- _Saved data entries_
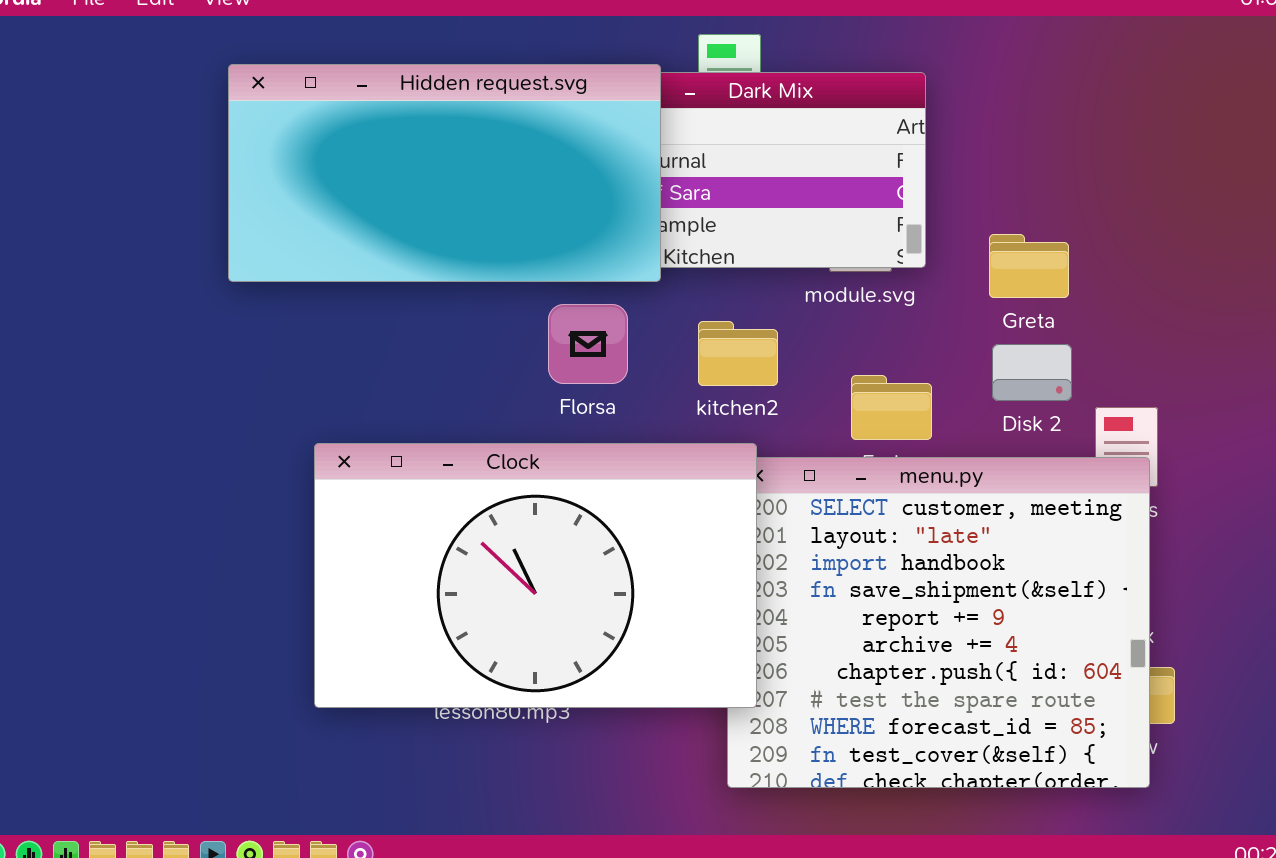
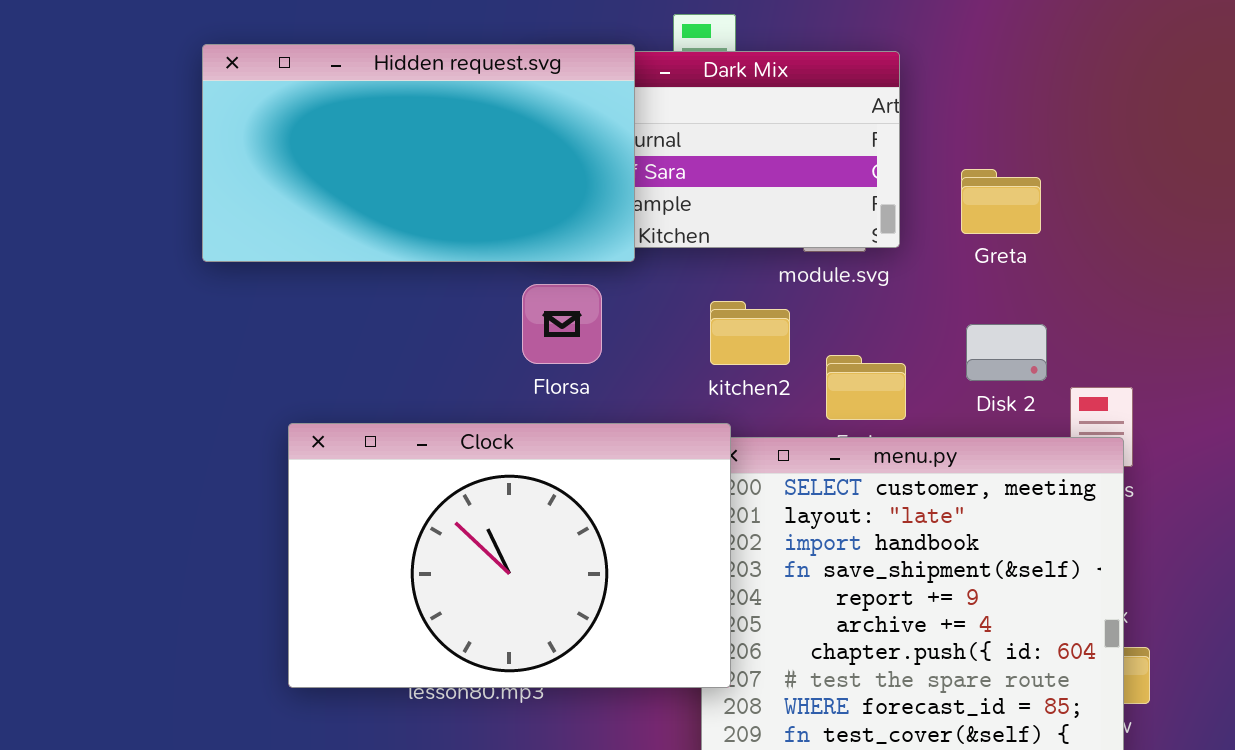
Greta: [989,234,1069,298] -> [961,169,1041,234], moved
kitchen2: [698,321,778,386] -> [710,301,790,365], moved

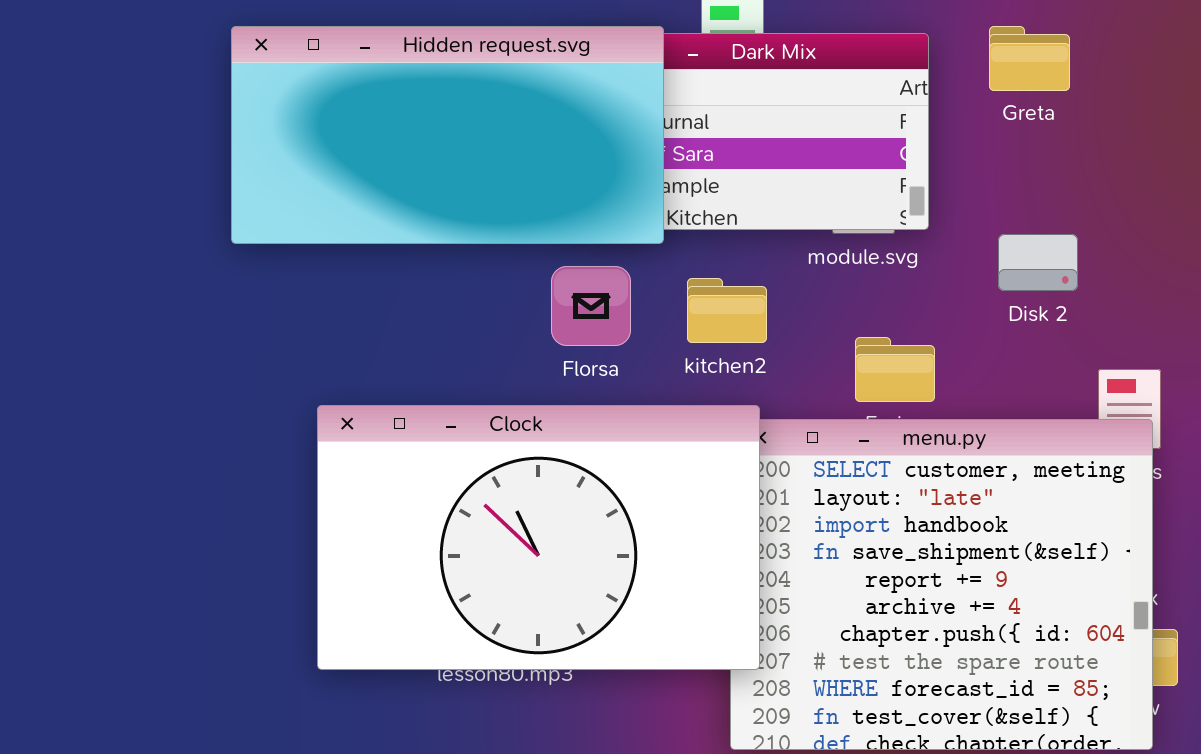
Greta: [961,169,1041,234] -> [989,26,1070,91], moved
kitchen2: [710,301,790,365] -> [687,278,767,343], moved
Disk 2: [966,324,1047,381] -> [998,234,1078,291], moved

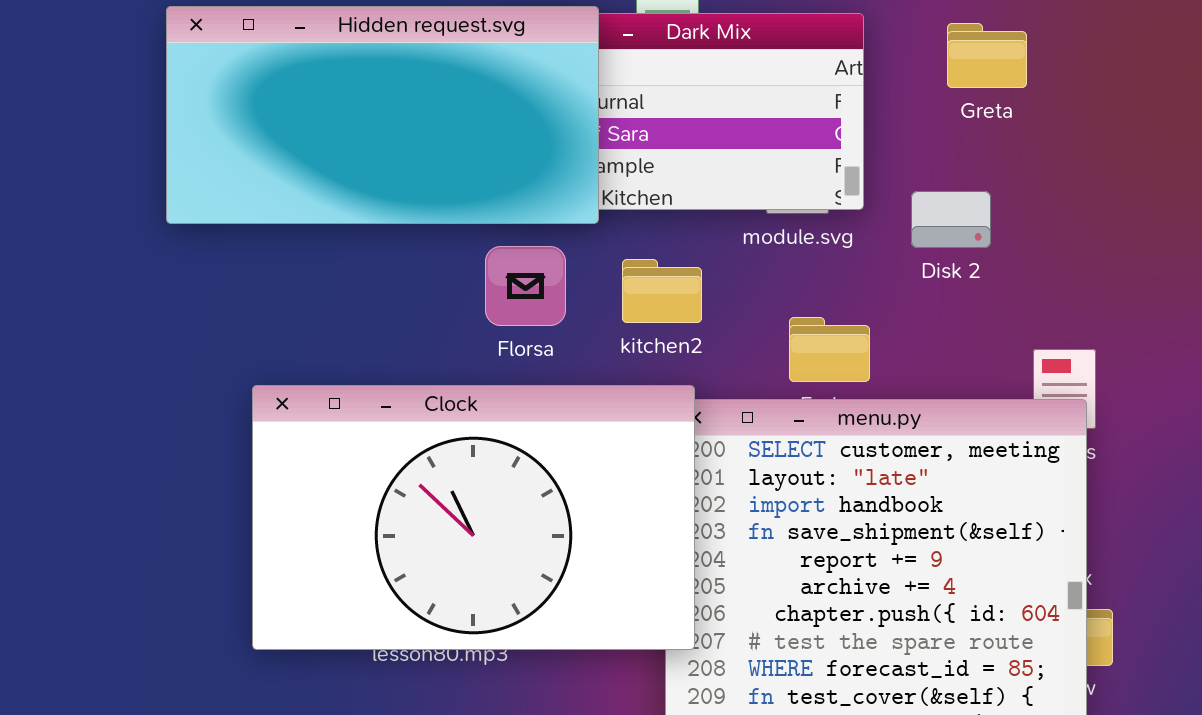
Greta: [989,26,1070,91] -> [947,23,1027,88], moved
Disk 2: [998,234,1078,291] -> [911,191,991,248], moved

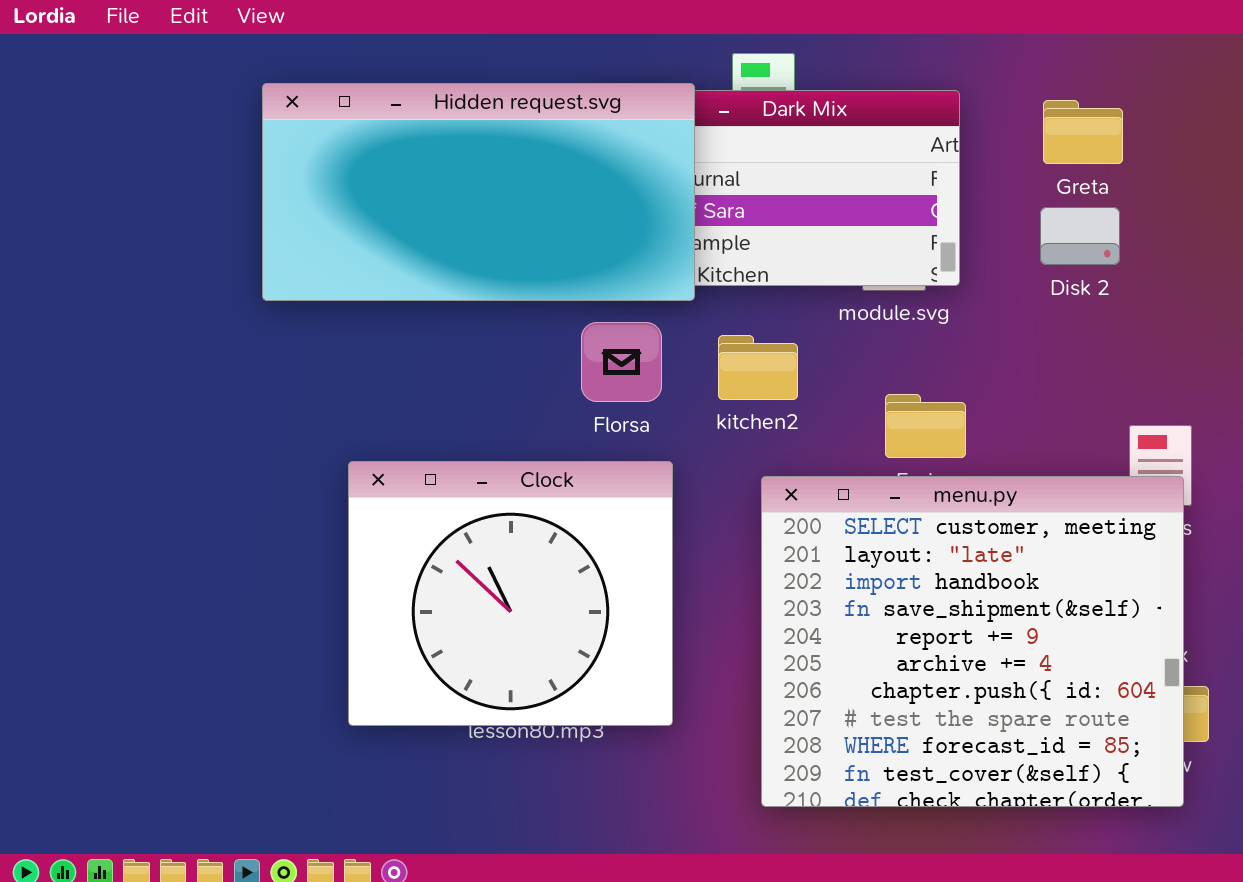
Disk 2: [911,191,991,248] -> [1040,207,1120,265], moved
Clock: [252,385,695,650] -> [348,461,673,726], resized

- _What the exercise asks_
If a line of the records above includes the word "Greta", count it; state the final number with no other words.

- _Finished task_
3